▶ _BRIEF_:
Could you give back the whole listing exactly as written?

▶ _DATASET EXTRACT_:
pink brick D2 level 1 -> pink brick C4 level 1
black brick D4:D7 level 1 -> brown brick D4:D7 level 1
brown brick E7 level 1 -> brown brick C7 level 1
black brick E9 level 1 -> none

▶ _SOLUTION BELOW_:
pink brick D2 level 1 -> pink brick C4 level 1
black brick D4:D7 level 1 -> brown brick D4:D7 level 1
brown brick E7 level 1 -> brown brick C7 level 1
black brick E9 level 1 -> none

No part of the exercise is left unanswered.